### Work instructions
Copy out all of the lines below exactly; the pictures do not belong in the copy.
== Dataset content ==
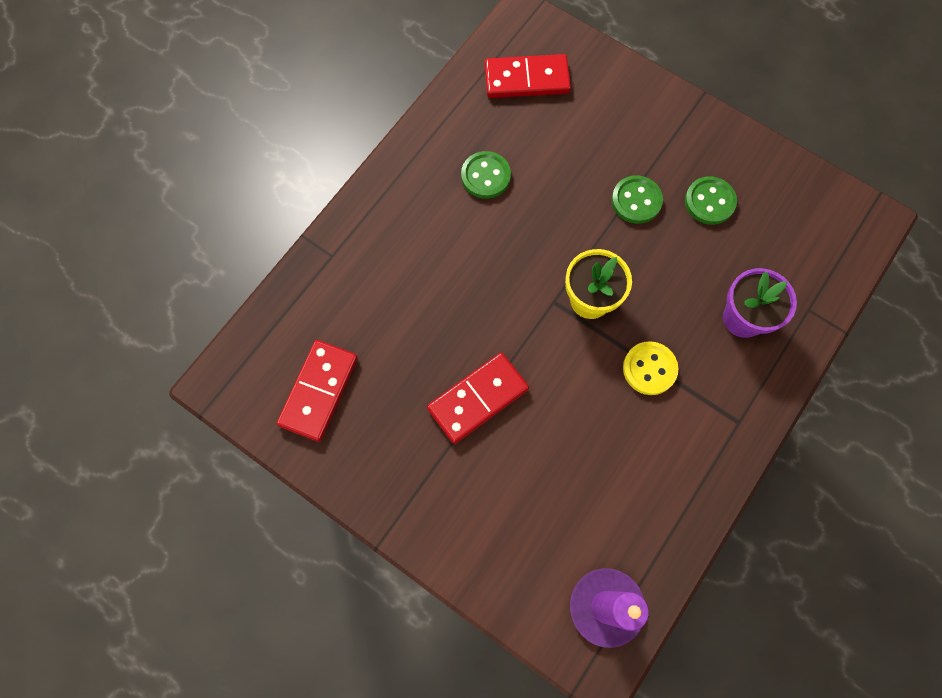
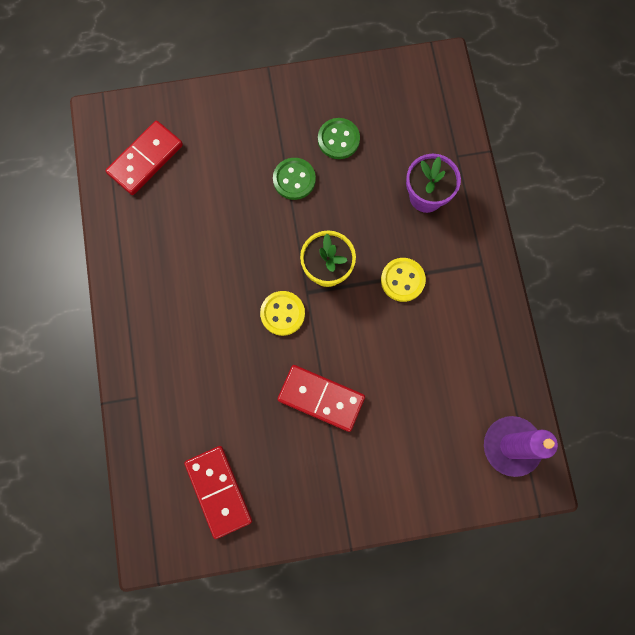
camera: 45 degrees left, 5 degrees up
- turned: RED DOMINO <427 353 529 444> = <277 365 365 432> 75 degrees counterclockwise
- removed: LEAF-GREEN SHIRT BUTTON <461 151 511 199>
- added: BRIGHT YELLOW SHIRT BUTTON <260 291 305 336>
===
### Task output
camera: 45 degrees left, 5 degrees up
- turned: RED DOMINO <427 353 529 444> = <277 365 365 432> 75 degrees counterclockwise
- removed: LEAF-GREEN SHIRT BUTTON <461 151 511 199>
- added: BRIGHT YELLOW SHIRT BUTTON <260 291 305 336>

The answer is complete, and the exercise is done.